Exercise:
From the line that contains "IC6: LM555 -> ICM7555" through the end of the records below, write out each line exactly as it appears, but not the pictures.

:: The data

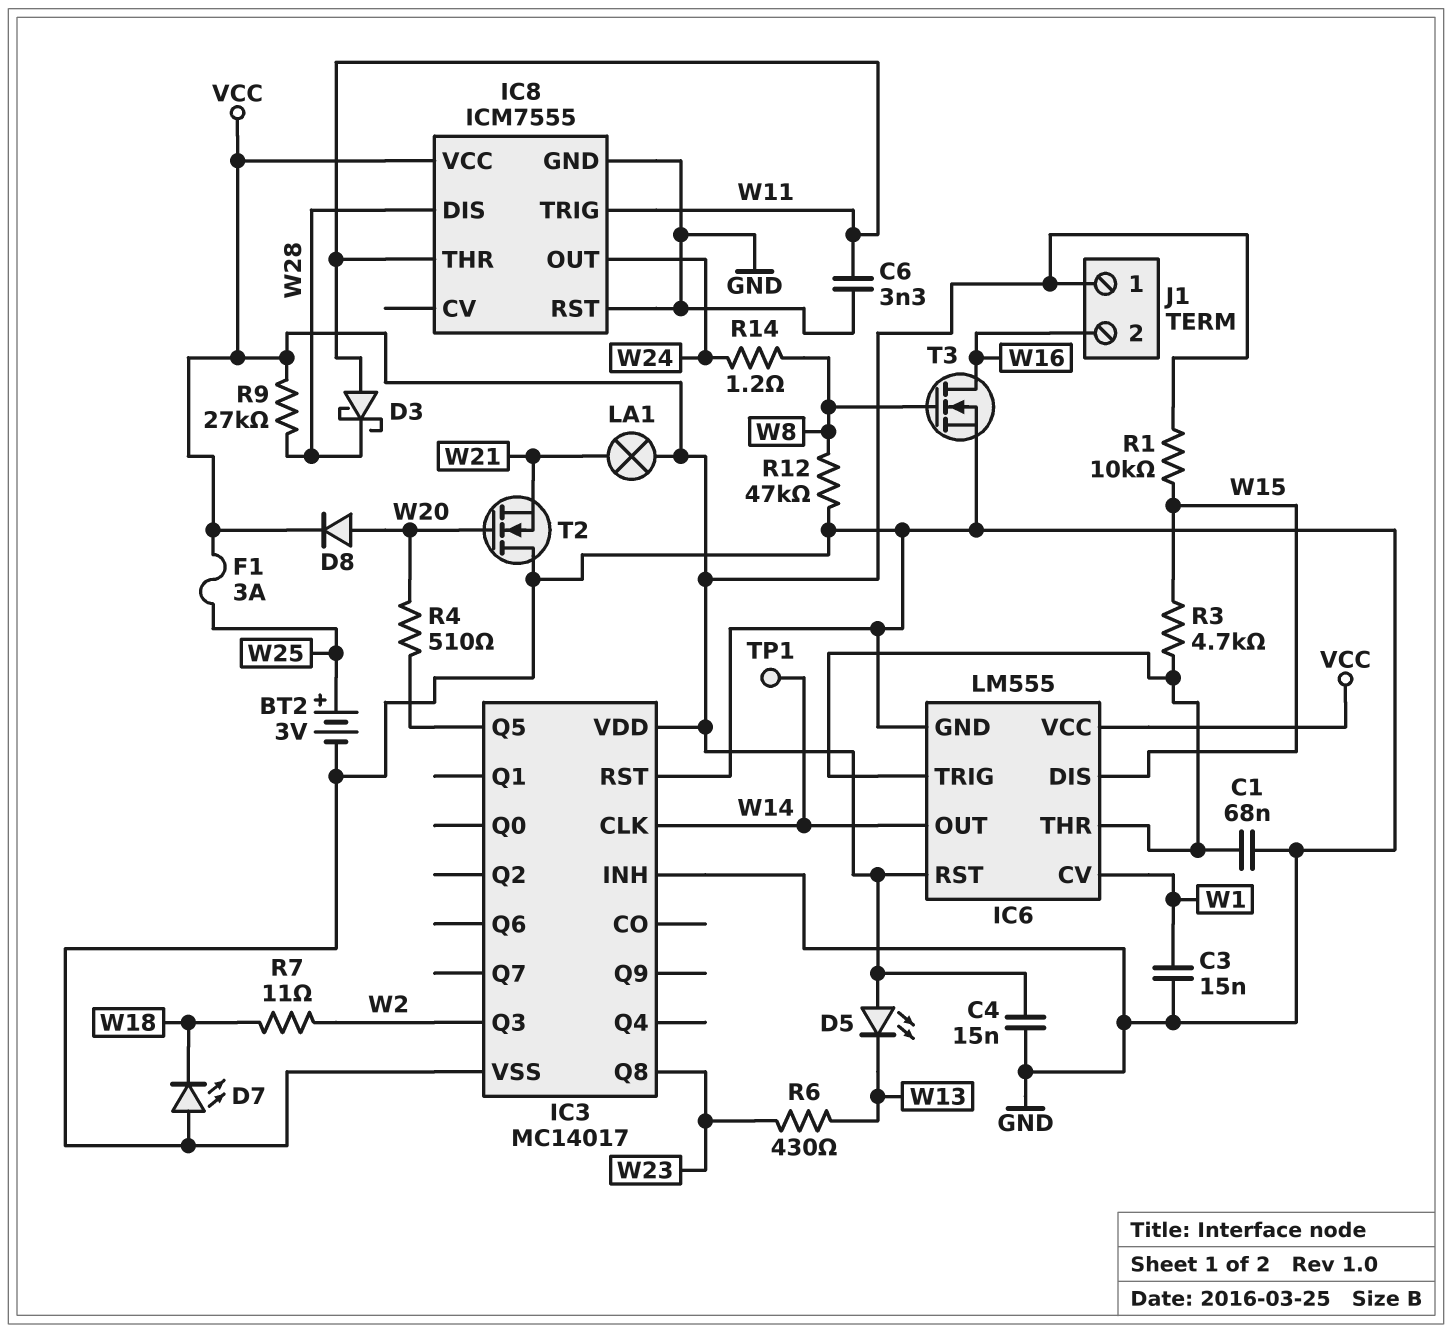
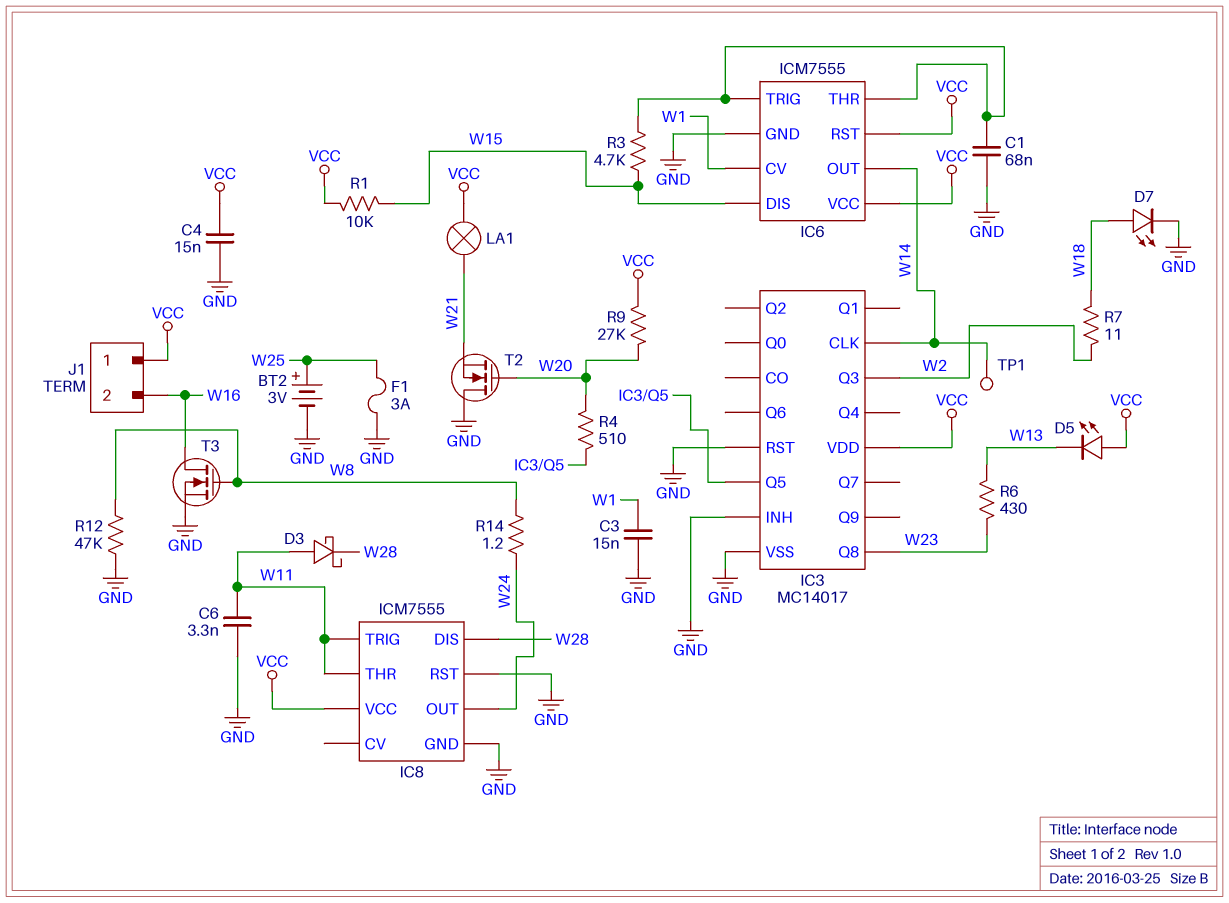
D7: LED (A GND, K W18) -> LED (A W18, K GND)
D8: diode (A W20, K VCC) -> none
F1: 3A (VCC, W25) -> 3A (GND, W25)
IC6: LM555 -> ICM7555
R9: 27k (VCC, W28) -> 27k (VCC, W20)

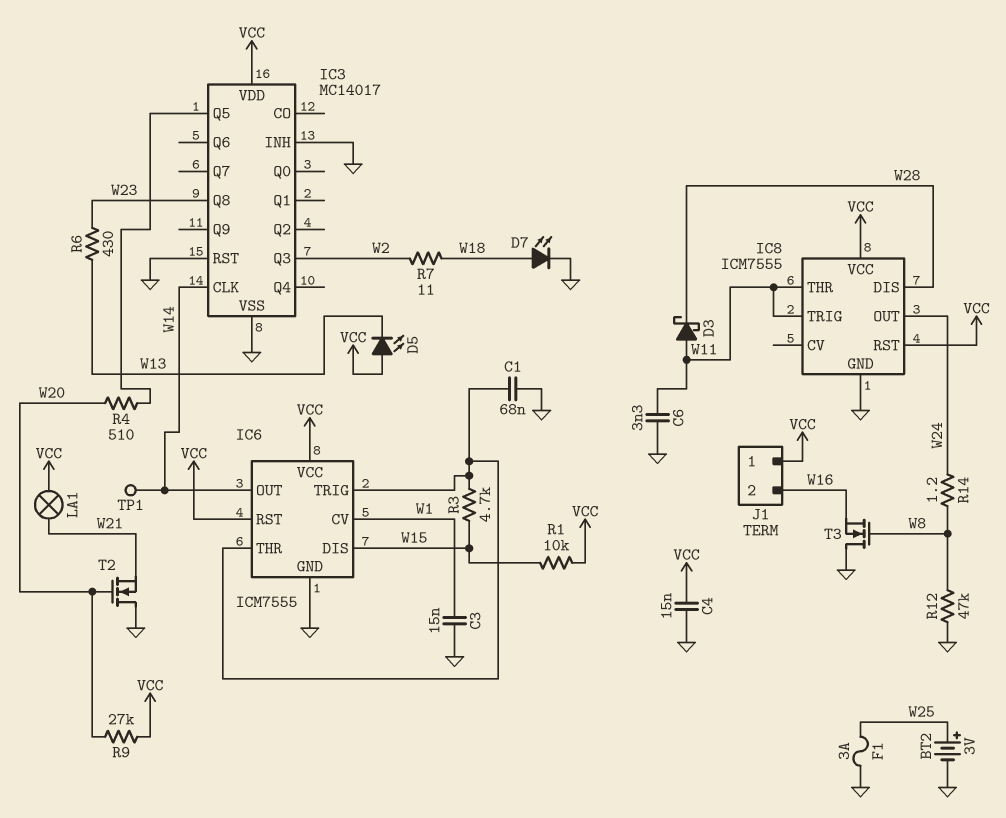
IC8 pin RST: GND -> VCC
T3: NMOS (G W8, D W16, S GND) -> NMOS (G W8, D GND, S W16)

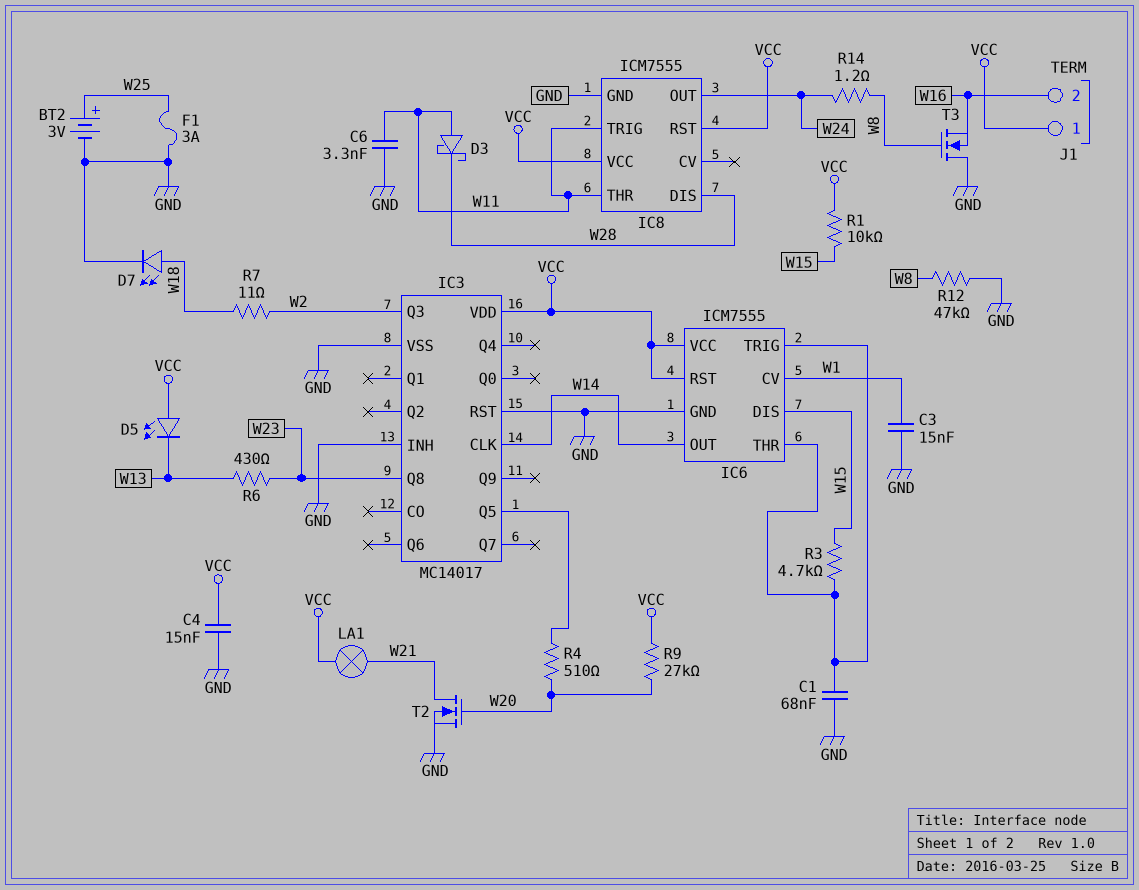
T2: NMOS (G W20, D GND, S W21) -> NMOS (G W20, D W21, S GND)
TP1: test point (W14) -> none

::::

Task response:
IC6: LM555 -> ICM7555
R9: 27k (VCC, W28) -> 27k (VCC, W20)

IC8 pin RST: GND -> VCC
T3: NMOS (G W8, D W16, S GND) -> NMOS (G W8, D GND, S W16)

T2: NMOS (G W20, D GND, S W21) -> NMOS (G W20, D W21, S GND)
TP1: test point (W14) -> none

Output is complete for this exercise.